> Available data:
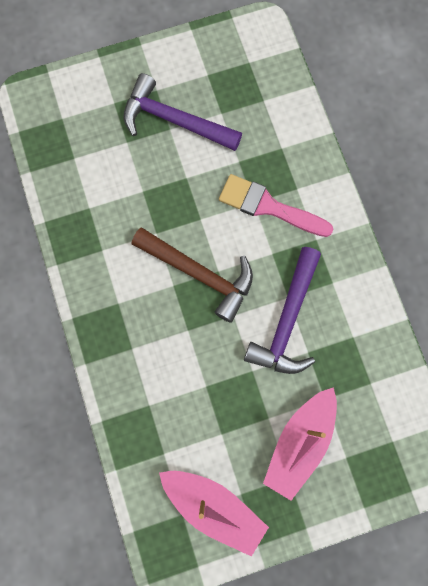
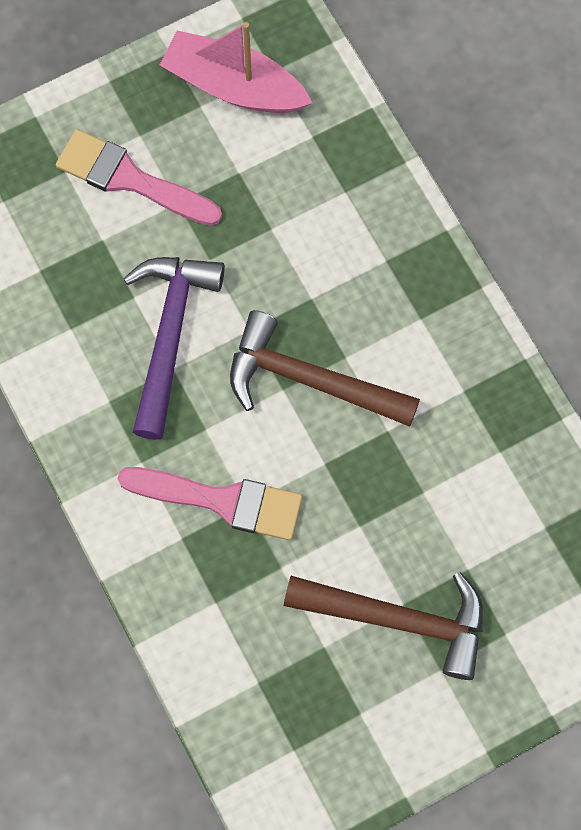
camera: 170 degrees right, 5 degrees down
(174, 121) = (399, 619): purple hammer -> brown hammer
(300, 442) = (130, 179): pink boat -> pink brush

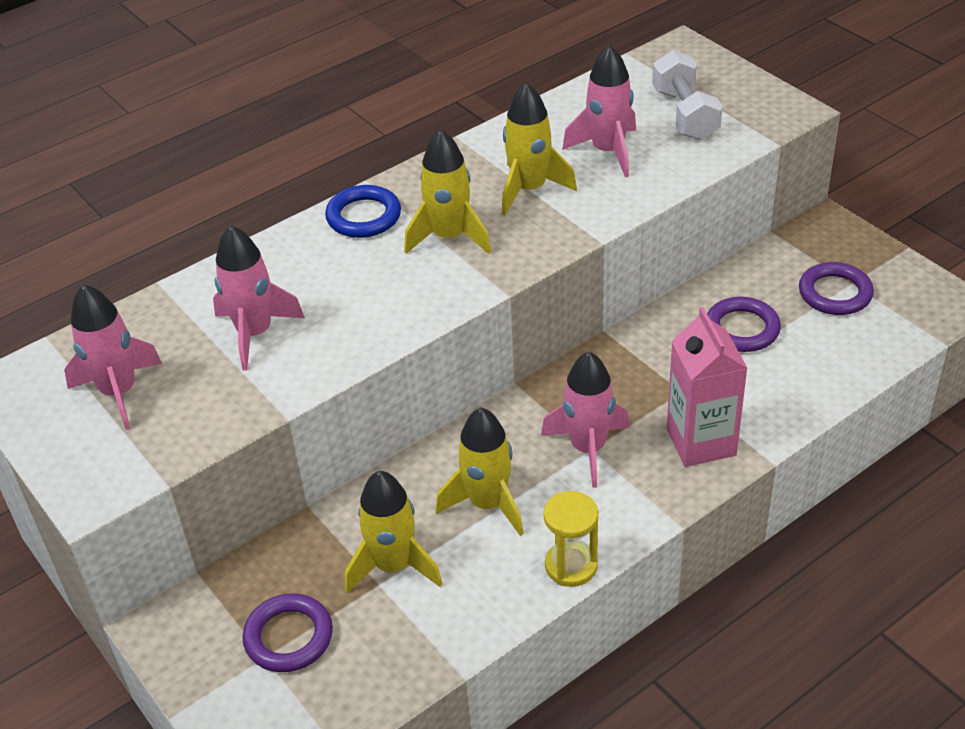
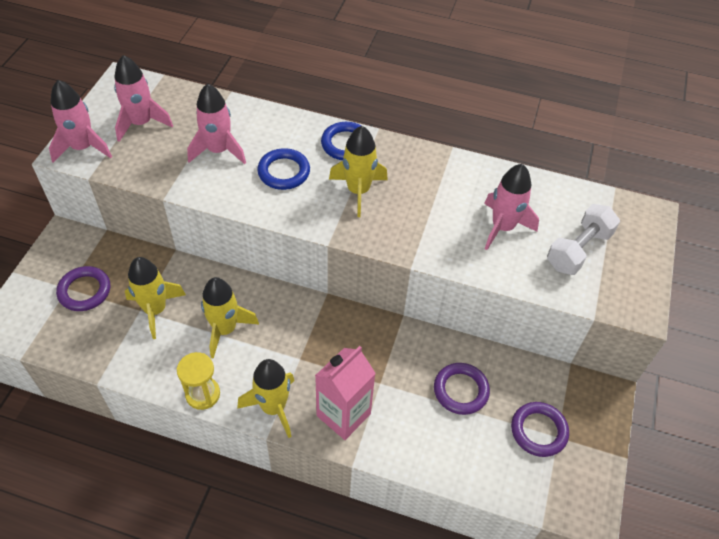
camera: 50 degrees right, 10 degrees up
(355, 287) = (284, 172): none -> blue ring
(529, 189) = (432, 206): yellow rocket -> yellow rocket (273, 407)
(588, 448) = (298, 357): pink rocket -> pink rocket (83, 148)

> To do: The required output consists only of the lines from the one containing "(300, 442) = (130, 179): pink" to the last line of the material, reproduced exactly, pictures excluded.

> Exercise answer:
(300, 442) = (130, 179): pink boat -> pink brush

camera: 50 degrees right, 10 degrees up
(355, 287) = (284, 172): none -> blue ring
(529, 189) = (432, 206): yellow rocket -> yellow rocket (273, 407)
(588, 448) = (298, 357): pink rocket -> pink rocket (83, 148)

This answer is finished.